• [ASSIGNED TASK]:
Show each line of the listing in which the word "brown" occurs.

• [DATA SUPPLIED]:
★ ★ ★ ★ ★ ★ ★

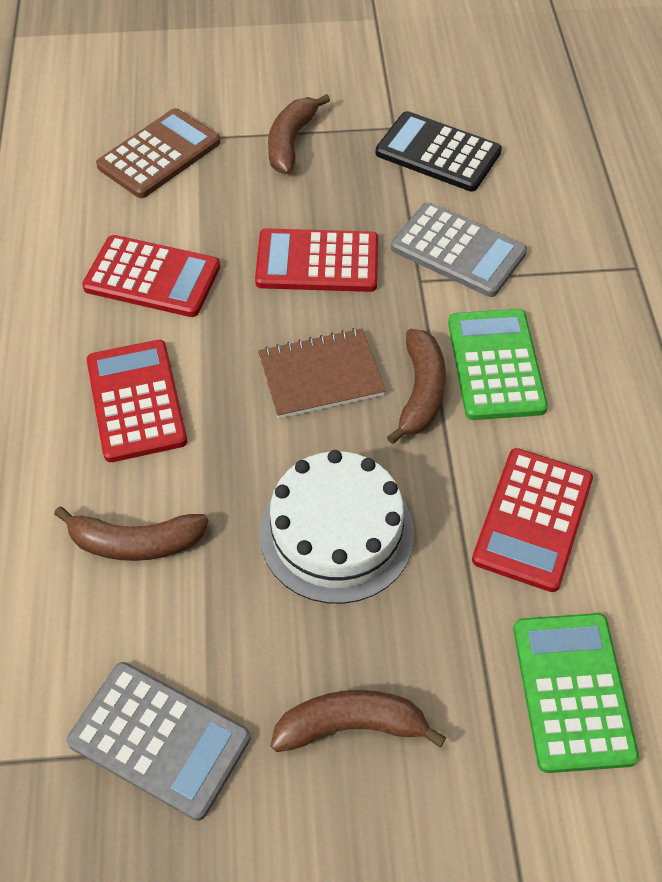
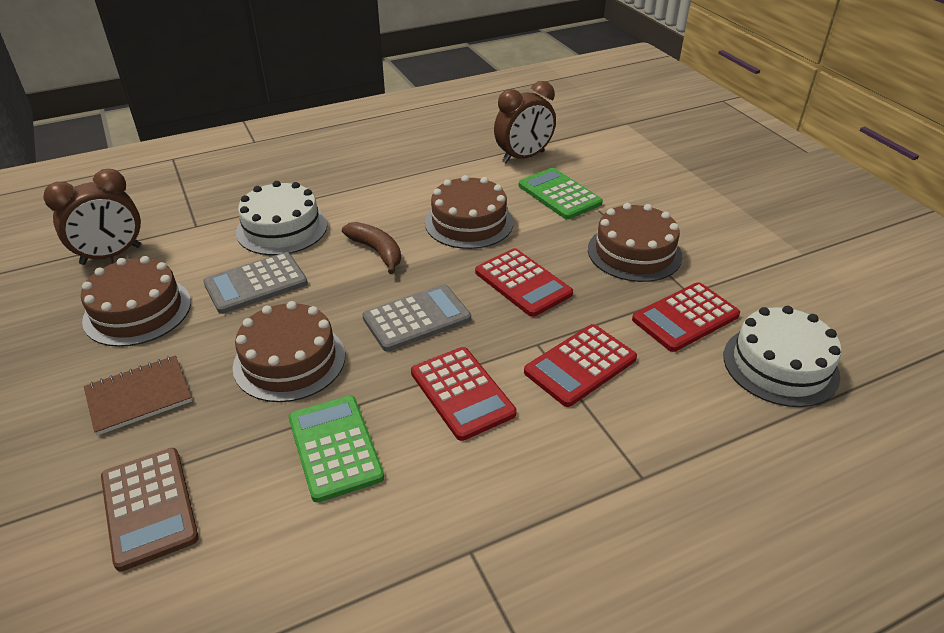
black calculator: 1 -> 0
brown banana: 4 -> 1
brown cake: 0 -> 4
brown clock: 0 -> 2
white cake: 1 -> 2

★ ★ ★ ★ ★ ★ ★

• [OUTPUT FOR THIS TASK]:
brown banana: 4 -> 1
brown cake: 0 -> 4
brown clock: 0 -> 2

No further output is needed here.